───── RECORDED DATA

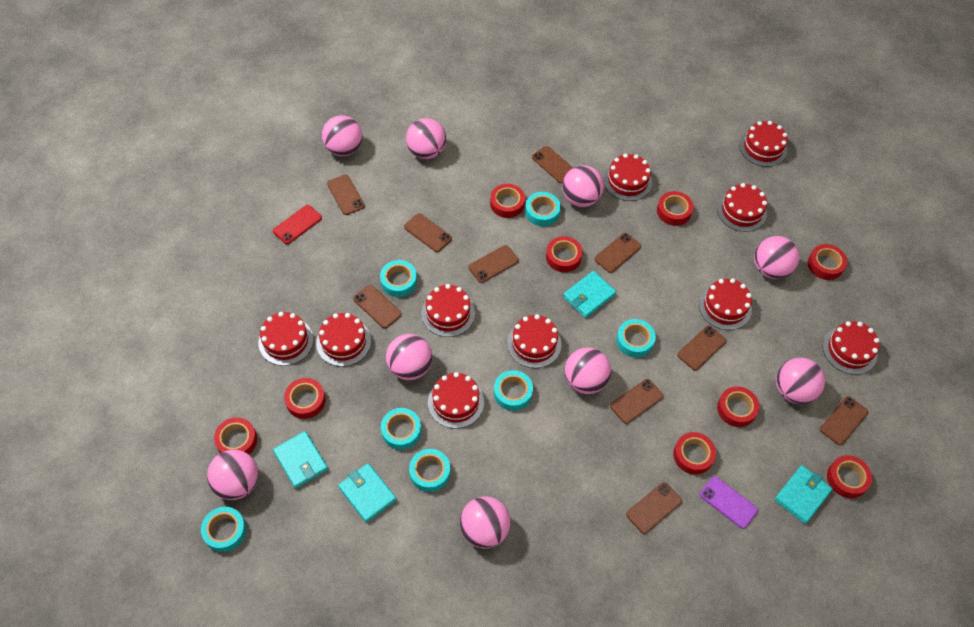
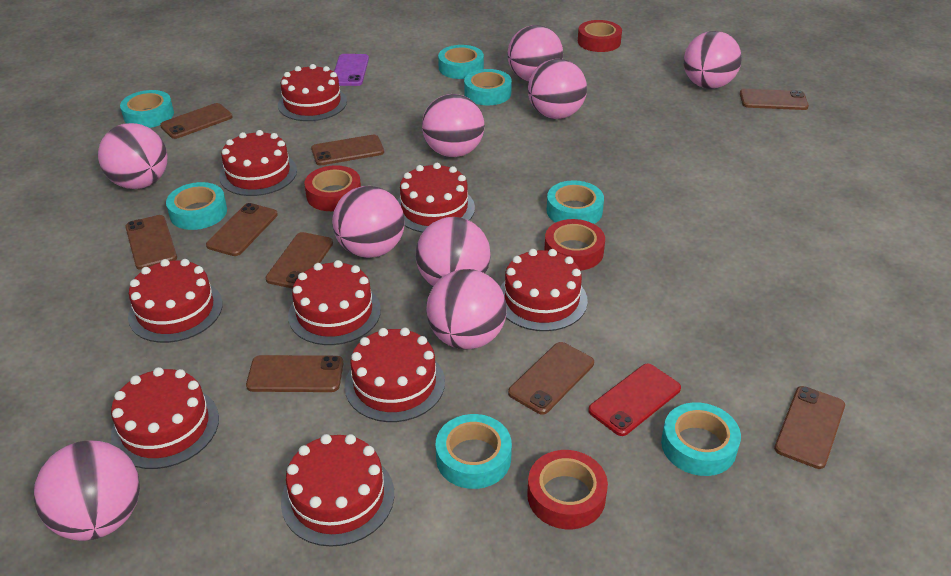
brown phone: 10 -> 9
red cake: 10 -> 9
red tape: 9 -> 4
turquoise wallet: 4 -> 0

──────────

WHAT THIS TASK INVOLVES:
When you write out the material, reproduce each line exactly and omit any picture it holds.

ANSWER SPACE:
brown phone: 10 -> 9
red cake: 10 -> 9
red tape: 9 -> 4
turquoise wallet: 4 -> 0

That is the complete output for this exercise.